# Stored dataset items
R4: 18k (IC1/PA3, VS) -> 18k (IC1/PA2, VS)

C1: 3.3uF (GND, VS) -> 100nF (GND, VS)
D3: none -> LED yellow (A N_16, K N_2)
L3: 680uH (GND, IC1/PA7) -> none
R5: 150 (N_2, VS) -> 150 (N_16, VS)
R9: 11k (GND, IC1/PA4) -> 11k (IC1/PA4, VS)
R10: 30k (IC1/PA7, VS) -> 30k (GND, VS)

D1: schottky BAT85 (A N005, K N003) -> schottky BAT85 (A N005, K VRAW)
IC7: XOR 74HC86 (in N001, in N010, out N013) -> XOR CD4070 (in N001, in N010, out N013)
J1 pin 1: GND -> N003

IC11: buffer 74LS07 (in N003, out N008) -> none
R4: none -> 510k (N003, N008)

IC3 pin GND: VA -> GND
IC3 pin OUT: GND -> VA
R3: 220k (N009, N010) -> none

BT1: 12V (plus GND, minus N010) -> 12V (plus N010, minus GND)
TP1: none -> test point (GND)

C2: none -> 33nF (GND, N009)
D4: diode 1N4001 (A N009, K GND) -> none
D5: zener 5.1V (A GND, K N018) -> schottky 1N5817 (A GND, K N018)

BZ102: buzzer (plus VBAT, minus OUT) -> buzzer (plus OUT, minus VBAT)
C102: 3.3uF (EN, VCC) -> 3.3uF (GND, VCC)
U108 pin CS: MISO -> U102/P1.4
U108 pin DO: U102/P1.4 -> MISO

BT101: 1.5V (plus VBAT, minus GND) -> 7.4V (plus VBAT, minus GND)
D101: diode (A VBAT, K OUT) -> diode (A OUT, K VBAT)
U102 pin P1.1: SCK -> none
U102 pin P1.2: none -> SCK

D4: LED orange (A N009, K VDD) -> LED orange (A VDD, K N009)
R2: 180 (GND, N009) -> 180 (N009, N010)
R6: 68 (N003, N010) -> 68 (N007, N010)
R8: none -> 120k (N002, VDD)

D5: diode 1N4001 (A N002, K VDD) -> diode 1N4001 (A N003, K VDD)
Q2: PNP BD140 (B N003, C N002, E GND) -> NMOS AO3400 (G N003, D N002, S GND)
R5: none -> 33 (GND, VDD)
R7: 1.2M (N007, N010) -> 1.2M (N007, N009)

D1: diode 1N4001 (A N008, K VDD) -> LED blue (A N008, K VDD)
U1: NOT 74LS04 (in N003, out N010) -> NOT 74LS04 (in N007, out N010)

# Exercise details
Taking the entries above, print exactly the lines starting at the line with "IC7: XOR 74HC86" and ending at the line with "D4: diode 1N4001 (A N009, K GND) -> none", both included.

# Answer box
IC7: XOR 74HC86 (in N001, in N010, out N013) -> XOR CD4070 (in N001, in N010, out N013)
J1 pin 1: GND -> N003

IC11: buffer 74LS07 (in N003, out N008) -> none
R4: none -> 510k (N003, N008)

IC3 pin GND: VA -> GND
IC3 pin OUT: GND -> VA
R3: 220k (N009, N010) -> none

BT1: 12V (plus GND, minus N010) -> 12V (plus N010, minus GND)
TP1: none -> test point (GND)

C2: none -> 33nF (GND, N009)
D4: diode 1N4001 (A N009, K GND) -> none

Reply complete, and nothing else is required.